» Set task
Reproduce the entries from the start through the line containing "2019 [30, 572]", replacing "Town" with "FC" everywhere and keeping everything else unchanged.
-- begin Records --
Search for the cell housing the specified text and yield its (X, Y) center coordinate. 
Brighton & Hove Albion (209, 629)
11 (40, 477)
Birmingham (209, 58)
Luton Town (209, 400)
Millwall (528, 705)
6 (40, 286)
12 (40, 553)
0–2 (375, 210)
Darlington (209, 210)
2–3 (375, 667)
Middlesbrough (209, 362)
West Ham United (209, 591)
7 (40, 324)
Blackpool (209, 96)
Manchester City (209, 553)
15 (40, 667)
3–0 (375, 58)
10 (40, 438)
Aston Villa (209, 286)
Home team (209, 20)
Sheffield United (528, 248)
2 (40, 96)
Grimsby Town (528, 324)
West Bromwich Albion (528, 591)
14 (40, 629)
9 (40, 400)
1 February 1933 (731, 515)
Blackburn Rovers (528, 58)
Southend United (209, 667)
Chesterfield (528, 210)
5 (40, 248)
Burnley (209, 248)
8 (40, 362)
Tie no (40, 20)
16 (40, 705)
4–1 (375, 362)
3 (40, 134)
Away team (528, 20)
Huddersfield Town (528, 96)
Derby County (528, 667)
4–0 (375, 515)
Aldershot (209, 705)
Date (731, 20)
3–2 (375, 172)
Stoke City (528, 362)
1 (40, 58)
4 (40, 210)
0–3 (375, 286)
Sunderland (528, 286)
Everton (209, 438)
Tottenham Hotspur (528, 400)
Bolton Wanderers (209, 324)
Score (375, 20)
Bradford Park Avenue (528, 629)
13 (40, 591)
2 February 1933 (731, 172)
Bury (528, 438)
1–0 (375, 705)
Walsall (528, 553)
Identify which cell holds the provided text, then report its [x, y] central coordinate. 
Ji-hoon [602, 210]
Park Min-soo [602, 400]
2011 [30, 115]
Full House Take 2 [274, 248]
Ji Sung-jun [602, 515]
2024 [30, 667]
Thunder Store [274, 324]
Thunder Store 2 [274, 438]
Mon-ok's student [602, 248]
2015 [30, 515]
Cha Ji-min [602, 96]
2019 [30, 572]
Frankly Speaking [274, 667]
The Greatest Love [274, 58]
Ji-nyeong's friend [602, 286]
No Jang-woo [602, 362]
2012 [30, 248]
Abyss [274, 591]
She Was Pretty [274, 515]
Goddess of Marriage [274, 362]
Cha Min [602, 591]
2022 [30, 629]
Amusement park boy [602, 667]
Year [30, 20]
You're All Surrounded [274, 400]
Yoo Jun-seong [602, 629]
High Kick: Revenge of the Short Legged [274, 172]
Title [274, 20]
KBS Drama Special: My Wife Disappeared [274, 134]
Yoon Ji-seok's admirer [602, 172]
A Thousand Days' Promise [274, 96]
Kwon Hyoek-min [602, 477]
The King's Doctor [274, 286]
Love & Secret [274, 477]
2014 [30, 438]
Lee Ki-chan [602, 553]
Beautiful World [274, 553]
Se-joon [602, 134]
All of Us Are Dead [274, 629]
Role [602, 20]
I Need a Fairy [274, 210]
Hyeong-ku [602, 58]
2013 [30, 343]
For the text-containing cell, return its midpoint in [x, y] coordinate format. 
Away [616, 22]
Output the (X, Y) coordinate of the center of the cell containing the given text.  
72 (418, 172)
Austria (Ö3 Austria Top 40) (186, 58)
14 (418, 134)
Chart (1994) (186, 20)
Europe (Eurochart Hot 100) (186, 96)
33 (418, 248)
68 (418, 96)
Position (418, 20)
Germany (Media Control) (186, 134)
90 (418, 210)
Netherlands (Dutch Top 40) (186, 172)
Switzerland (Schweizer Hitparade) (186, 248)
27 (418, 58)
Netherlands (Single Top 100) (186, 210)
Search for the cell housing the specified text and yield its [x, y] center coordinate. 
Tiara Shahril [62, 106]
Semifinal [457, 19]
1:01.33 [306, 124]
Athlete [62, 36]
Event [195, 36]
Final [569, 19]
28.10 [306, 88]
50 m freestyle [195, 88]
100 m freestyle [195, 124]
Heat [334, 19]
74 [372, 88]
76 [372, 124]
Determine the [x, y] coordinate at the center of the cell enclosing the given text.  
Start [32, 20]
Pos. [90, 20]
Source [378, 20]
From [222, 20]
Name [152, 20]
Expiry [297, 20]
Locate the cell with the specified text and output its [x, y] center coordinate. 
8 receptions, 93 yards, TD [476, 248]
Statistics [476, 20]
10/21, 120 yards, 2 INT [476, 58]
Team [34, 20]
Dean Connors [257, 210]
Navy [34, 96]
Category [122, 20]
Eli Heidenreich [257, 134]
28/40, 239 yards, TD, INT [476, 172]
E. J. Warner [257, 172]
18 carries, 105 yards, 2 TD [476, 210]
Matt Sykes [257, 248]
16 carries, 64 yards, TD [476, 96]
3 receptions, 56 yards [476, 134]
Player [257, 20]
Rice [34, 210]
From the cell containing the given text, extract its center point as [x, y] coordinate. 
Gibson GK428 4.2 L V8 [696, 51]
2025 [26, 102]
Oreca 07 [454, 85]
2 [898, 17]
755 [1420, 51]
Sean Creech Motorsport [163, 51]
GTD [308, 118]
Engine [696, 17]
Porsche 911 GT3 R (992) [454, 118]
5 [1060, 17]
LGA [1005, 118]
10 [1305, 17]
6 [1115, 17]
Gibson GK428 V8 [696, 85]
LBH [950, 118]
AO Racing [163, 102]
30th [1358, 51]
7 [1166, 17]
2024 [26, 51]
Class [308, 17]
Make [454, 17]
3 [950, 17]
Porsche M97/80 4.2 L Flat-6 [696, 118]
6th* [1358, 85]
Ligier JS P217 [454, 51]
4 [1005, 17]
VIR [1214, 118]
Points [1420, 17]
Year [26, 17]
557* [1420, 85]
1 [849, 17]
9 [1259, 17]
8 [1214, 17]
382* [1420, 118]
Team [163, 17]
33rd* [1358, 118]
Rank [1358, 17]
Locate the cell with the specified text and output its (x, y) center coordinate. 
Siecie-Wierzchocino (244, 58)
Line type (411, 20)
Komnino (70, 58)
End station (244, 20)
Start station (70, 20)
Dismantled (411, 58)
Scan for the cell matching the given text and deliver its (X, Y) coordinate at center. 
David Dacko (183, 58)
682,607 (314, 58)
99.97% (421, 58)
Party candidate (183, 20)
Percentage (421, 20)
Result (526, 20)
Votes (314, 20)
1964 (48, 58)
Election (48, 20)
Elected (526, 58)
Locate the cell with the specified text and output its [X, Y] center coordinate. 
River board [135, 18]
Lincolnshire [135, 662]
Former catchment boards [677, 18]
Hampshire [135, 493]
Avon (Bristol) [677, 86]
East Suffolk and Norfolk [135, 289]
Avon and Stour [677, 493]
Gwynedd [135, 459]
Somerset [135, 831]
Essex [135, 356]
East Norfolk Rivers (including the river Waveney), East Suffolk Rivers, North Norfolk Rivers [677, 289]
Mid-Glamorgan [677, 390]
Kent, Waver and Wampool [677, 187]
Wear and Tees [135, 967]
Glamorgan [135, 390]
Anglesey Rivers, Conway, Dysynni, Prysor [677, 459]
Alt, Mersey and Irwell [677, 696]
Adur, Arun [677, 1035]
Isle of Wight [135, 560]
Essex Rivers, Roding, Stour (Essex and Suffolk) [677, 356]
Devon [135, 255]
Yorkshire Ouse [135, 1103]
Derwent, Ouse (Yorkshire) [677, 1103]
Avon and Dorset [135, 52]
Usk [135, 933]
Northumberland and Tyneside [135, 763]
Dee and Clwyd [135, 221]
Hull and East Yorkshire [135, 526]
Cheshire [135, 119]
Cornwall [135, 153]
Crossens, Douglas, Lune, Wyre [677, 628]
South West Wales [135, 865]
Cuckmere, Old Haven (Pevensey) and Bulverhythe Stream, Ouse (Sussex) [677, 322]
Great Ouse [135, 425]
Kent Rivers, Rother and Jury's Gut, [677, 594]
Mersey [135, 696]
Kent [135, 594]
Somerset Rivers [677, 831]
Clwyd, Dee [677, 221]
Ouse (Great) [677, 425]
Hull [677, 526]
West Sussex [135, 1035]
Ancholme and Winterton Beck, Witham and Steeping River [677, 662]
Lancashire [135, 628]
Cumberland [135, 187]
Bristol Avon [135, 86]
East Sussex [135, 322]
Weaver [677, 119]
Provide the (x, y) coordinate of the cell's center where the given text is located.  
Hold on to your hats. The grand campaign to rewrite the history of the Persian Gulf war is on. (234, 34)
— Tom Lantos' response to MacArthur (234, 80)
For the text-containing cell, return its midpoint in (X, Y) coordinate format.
-- end Records --
» Answer to the exercise
Search for the cell housing the specified text and yield its (X, Y) center coordinate. 
Brighton & Hove Albion (209, 629)
11 (40, 477)
Birmingham (209, 58)
Luton FC (209, 400)
Millwall (528, 705)
6 (40, 286)
12 (40, 553)
0–2 (375, 210)
Darlington (209, 210)
2–3 (375, 667)
Middlesbrough (209, 362)
West Ham United (209, 591)
7 (40, 324)
Blackpool (209, 96)
Manchester City (209, 553)
15 (40, 667)
3–0 (375, 58)
10 (40, 438)
Aston Villa (209, 286)
Home team (209, 20)
Sheffield United (528, 248)
2 (40, 96)
Grimsby FC (528, 324)
West Bromwich Albion (528, 591)
14 (40, 629)
9 (40, 400)
1 February 1933 (731, 515)
Blackburn Rovers (528, 58)
Southend United (209, 667)
Chesterfield (528, 210)
5 (40, 248)
Burnley (209, 248)
8 (40, 362)
Tie no (40, 20)
16 (40, 705)
4–1 (375, 362)
3 (40, 134)
Away team (528, 20)
Huddersfield FC (528, 96)
Derby County (528, 667)
4–0 (375, 515)
Aldershot (209, 705)
Date (731, 20)
3–2 (375, 172)
Stoke City (528, 362)
1 (40, 58)
4 (40, 210)
0–3 (375, 286)
Sunderland (528, 286)
Everton (209, 438)
Tottenham Hotspur (528, 400)
Bolton Wanderers (209, 324)
Score (375, 20)
Bradford Park Avenue (528, 629)
13 (40, 591)
2 February 1933 (731, 172)
Bury (528, 438)
1–0 (375, 705)
Walsall (528, 553)
Identify which cell holds the provided text, then report its [x, y] central coordinate. 
Ji-hoon [602, 210]
Park Min-soo [602, 400]
2011 [30, 115]
Full House Take 2 [274, 248]
Ji Sung-jun [602, 515]
2024 [30, 667]
Thunder Store [274, 324]
Thunder Store 2 [274, 438]
Mon-ok's student [602, 248]
2015 [30, 515]
Cha Ji-min [602, 96]
2019 [30, 572]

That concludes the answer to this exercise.